Segment Start: Given data
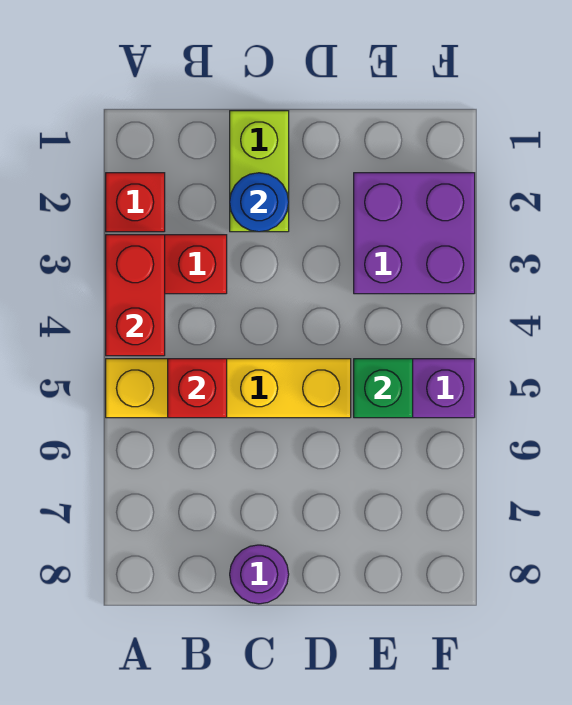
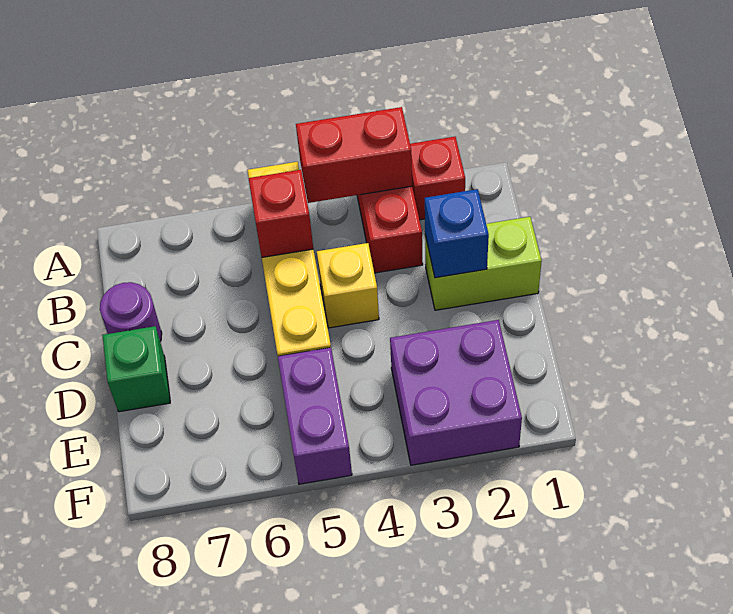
blue round brick C2 level 2 -> blue brick C2 level 2
none -> yellow brick C4 level 1
green brick E5 level 2 -> green brick D8 level 1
Segment End: Given data
Work instructions:
Give the data above again exactly. Leave the pictures out.

Problem solution:
blue round brick C2 level 2 -> blue brick C2 level 2
none -> yellow brick C4 level 1
green brick E5 level 2 -> green brick D8 level 1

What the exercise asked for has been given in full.